DATA FOR THIS EXERCISE:

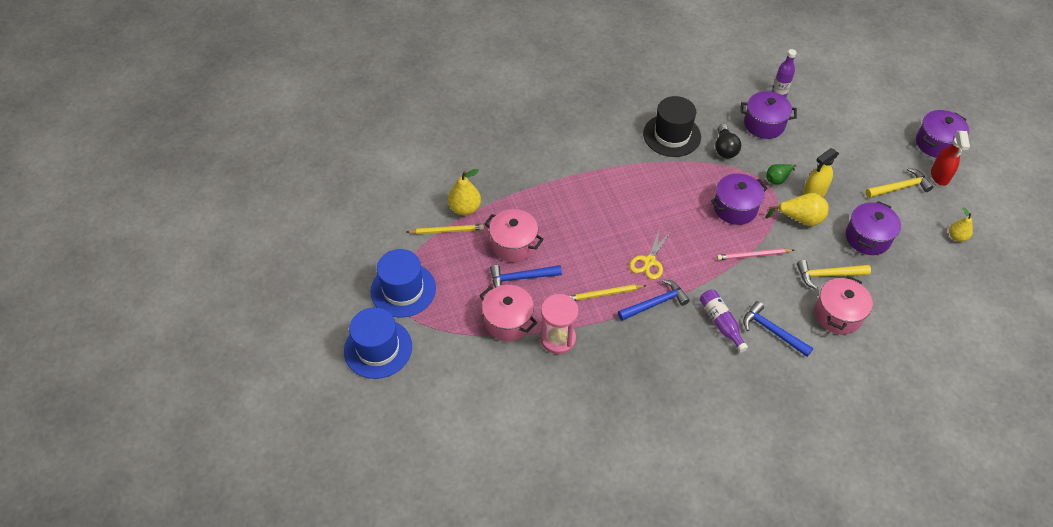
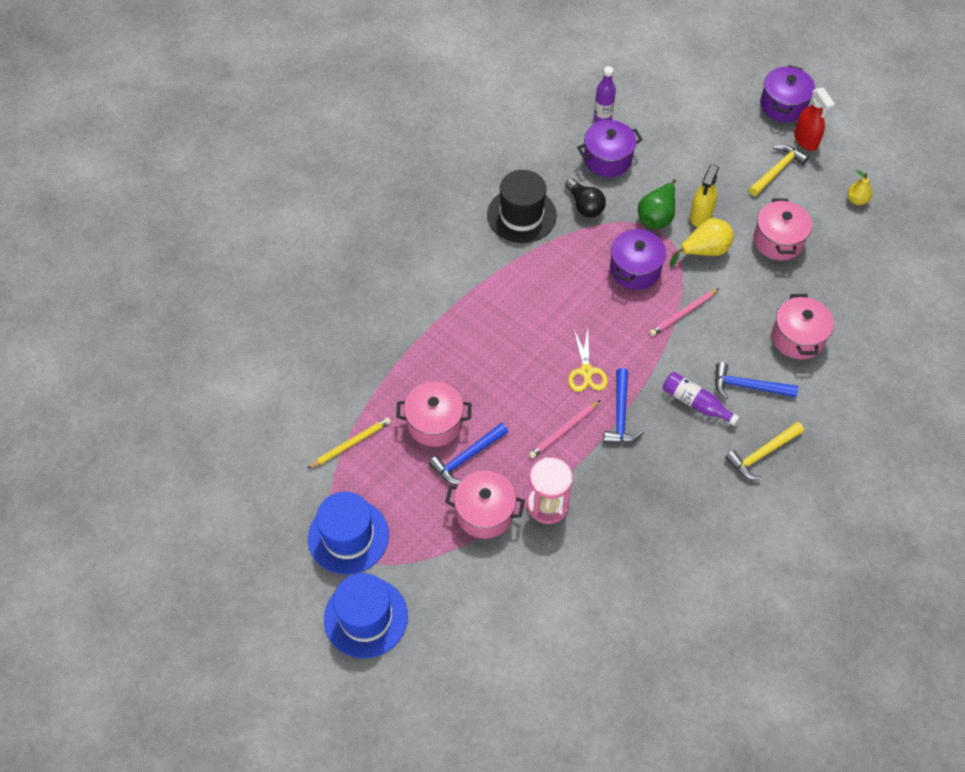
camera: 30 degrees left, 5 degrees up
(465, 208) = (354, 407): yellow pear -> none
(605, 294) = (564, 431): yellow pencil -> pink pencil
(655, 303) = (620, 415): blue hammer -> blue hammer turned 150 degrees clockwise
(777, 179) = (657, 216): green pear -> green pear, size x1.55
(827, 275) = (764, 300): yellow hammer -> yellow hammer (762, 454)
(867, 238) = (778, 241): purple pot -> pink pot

--

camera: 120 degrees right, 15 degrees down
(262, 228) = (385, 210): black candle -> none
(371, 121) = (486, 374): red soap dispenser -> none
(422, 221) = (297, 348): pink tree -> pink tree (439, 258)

TRY IT: Only the number is wanted: count the lines of the records that hold the word "camera".

OUTPUT: 2